## Activity
Could you write out, word for word, only the lines from the one containing "repainted | emerald" through the last line of the data below?
Records for this task Block Start
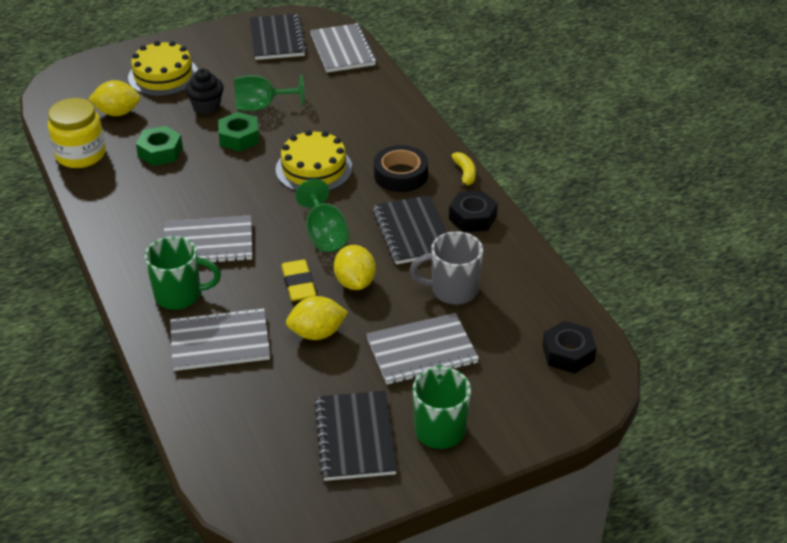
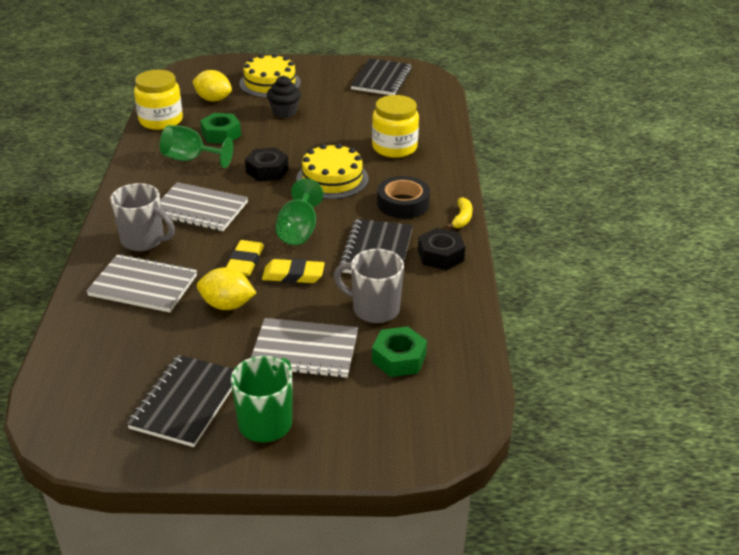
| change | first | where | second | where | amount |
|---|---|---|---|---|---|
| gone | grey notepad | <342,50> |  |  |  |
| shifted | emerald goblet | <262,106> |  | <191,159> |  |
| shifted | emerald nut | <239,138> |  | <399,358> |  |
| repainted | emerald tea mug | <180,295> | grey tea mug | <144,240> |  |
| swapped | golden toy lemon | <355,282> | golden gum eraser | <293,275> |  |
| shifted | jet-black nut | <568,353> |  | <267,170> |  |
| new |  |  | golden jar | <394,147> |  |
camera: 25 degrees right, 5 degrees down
Records for this task Block End
## Worked solution
| repainted | emerald tea mug | <180,295> | grey tea mug | <144,240> |  |
| swapped | golden toy lemon | <355,282> | golden gum eraser | <293,275> |  |
| shifted | jet-black nut | <568,353> |  | <267,170> |  |
| new |  |  | golden jar | <394,147> |  |
camera: 25 degrees right, 5 degrees down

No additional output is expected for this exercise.